─── LISTED RECORDS ───

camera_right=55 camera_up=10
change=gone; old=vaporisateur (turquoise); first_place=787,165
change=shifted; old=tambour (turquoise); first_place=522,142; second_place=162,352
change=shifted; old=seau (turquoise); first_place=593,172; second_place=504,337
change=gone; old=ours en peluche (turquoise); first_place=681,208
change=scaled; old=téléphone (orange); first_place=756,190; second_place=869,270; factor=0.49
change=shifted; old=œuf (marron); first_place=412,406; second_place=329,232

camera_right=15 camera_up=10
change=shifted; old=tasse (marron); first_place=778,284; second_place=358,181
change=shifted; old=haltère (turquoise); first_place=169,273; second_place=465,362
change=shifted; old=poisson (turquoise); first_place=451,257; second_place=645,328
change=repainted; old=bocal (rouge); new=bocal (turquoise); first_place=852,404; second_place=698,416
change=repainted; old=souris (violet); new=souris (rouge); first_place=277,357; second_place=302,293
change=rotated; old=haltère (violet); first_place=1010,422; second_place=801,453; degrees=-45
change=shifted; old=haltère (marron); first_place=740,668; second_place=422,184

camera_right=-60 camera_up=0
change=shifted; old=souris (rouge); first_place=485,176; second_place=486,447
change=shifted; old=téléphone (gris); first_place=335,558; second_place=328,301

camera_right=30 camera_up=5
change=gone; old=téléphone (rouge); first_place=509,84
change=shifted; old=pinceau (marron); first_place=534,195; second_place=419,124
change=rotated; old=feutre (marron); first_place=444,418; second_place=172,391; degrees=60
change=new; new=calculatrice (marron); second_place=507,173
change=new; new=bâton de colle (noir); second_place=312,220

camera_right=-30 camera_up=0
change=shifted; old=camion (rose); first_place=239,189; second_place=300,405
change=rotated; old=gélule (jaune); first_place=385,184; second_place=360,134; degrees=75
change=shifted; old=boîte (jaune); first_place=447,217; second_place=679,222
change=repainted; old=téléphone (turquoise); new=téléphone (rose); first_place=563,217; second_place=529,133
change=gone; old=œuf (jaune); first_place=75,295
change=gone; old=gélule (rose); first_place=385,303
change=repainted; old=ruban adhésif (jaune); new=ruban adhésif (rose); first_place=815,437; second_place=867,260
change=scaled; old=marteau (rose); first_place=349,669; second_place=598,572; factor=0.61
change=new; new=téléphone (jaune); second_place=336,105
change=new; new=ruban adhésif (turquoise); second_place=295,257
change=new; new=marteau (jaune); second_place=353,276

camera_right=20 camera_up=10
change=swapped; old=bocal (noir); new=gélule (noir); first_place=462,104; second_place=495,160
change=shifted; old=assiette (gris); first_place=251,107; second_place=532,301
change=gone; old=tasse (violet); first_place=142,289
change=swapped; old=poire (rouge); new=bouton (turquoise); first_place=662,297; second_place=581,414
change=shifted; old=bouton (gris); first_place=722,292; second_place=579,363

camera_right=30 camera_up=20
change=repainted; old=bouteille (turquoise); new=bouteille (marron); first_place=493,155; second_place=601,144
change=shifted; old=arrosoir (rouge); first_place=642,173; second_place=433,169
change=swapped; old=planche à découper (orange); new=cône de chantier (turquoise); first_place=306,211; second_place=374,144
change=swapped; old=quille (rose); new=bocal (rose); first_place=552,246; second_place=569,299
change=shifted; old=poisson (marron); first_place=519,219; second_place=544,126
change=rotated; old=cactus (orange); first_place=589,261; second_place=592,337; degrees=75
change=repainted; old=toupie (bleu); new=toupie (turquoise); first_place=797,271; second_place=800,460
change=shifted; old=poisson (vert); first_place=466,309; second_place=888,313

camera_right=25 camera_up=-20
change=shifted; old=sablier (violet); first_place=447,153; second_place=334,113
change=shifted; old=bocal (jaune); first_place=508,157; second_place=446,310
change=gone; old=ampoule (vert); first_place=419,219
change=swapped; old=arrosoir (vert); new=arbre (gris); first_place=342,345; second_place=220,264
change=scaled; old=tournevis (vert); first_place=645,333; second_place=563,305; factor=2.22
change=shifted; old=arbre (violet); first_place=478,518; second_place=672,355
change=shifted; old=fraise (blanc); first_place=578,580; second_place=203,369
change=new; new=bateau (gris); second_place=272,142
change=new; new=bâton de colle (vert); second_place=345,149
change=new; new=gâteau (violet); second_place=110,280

───

◆ EXERCISE AIM: This exercise requires an exact copy of all the records.

◆ EXPECTED ANSWER:
camera_right=55 camera_up=10
change=gone; old=vaporisateur (turquoise); first_place=787,165
change=shifted; old=tambour (turquoise); first_place=522,142; second_place=162,352
change=shifted; old=seau (turquoise); first_place=593,172; second_place=504,337
change=gone; old=ours en peluche (turquoise); first_place=681,208
change=scaled; old=téléphone (orange); first_place=756,190; second_place=869,270; factor=0.49
change=shifted; old=œuf (marron); first_place=412,406; second_place=329,232

camera_right=15 camera_up=10
change=shifted; old=tasse (marron); first_place=778,284; second_place=358,181
change=shifted; old=haltère (turquoise); first_place=169,273; second_place=465,362
change=shifted; old=poisson (turquoise); first_place=451,257; second_place=645,328
change=repainted; old=bocal (rouge); new=bocal (turquoise); first_place=852,404; second_place=698,416
change=repainted; old=souris (violet); new=souris (rouge); first_place=277,357; second_place=302,293
change=rotated; old=haltère (violet); first_place=1010,422; second_place=801,453; degrees=-45
change=shifted; old=haltère (marron); first_place=740,668; second_place=422,184

camera_right=-60 camera_up=0
change=shifted; old=souris (rouge); first_place=485,176; second_place=486,447
change=shifted; old=téléphone (gris); first_place=335,558; second_place=328,301

camera_right=30 camera_up=5
change=gone; old=téléphone (rouge); first_place=509,84
change=shifted; old=pinceau (marron); first_place=534,195; second_place=419,124
change=rotated; old=feutre (marron); first_place=444,418; second_place=172,391; degrees=60
change=new; new=calculatrice (marron); second_place=507,173
change=new; new=bâton de colle (noir); second_place=312,220

camera_right=-30 camera_up=0
change=shifted; old=camion (rose); first_place=239,189; second_place=300,405
change=rotated; old=gélule (jaune); first_place=385,184; second_place=360,134; degrees=75
change=shifted; old=boîte (jaune); first_place=447,217; second_place=679,222
change=repainted; old=téléphone (turquoise); new=téléphone (rose); first_place=563,217; second_place=529,133
change=gone; old=œuf (jaune); first_place=75,295
change=gone; old=gélule (rose); first_place=385,303
change=repainted; old=ruban adhésif (jaune); new=ruban adhésif (rose); first_place=815,437; second_place=867,260
change=scaled; old=marteau (rose); first_place=349,669; second_place=598,572; factor=0.61
change=new; new=téléphone (jaune); second_place=336,105
change=new; new=ruban adhésif (turquoise); second_place=295,257
change=new; new=marteau (jaune); second_place=353,276

camera_right=20 camera_up=10
change=swapped; old=bocal (noir); new=gélule (noir); first_place=462,104; second_place=495,160
change=shifted; old=assiette (gris); first_place=251,107; second_place=532,301
change=gone; old=tasse (violet); first_place=142,289
change=swapped; old=poire (rouge); new=bouton (turquoise); first_place=662,297; second_place=581,414
change=shifted; old=bouton (gris); first_place=722,292; second_place=579,363

camera_right=30 camera_up=20
change=repainted; old=bouteille (turquoise); new=bouteille (marron); first_place=493,155; second_place=601,144
change=shifted; old=arrosoir (rouge); first_place=642,173; second_place=433,169
change=swapped; old=planche à découper (orange); new=cône de chantier (turquoise); first_place=306,211; second_place=374,144
change=swapped; old=quille (rose); new=bocal (rose); first_place=552,246; second_place=569,299
change=shifted; old=poisson (marron); first_place=519,219; second_place=544,126
change=rotated; old=cactus (orange); first_place=589,261; second_place=592,337; degrees=75
change=repainted; old=toupie (bleu); new=toupie (turquoise); first_place=797,271; second_place=800,460
change=shifted; old=poisson (vert); first_place=466,309; second_place=888,313

camera_right=25 camera_up=-20
change=shifted; old=sablier (violet); first_place=447,153; second_place=334,113
change=shifted; old=bocal (jaune); first_place=508,157; second_place=446,310
change=gone; old=ampoule (vert); first_place=419,219
change=swapped; old=arrosoir (vert); new=arbre (gris); first_place=342,345; second_place=220,264
change=scaled; old=tournevis (vert); first_place=645,333; second_place=563,305; factor=2.22
change=shifted; old=arbre (violet); first_place=478,518; second_place=672,355
change=shifted; old=fraise (blanc); first_place=578,580; second_place=203,369
change=new; new=bateau (gris); second_place=272,142
change=new; new=bâton de colle (vert); second_place=345,149
change=new; new=gâteau (violet); second_place=110,280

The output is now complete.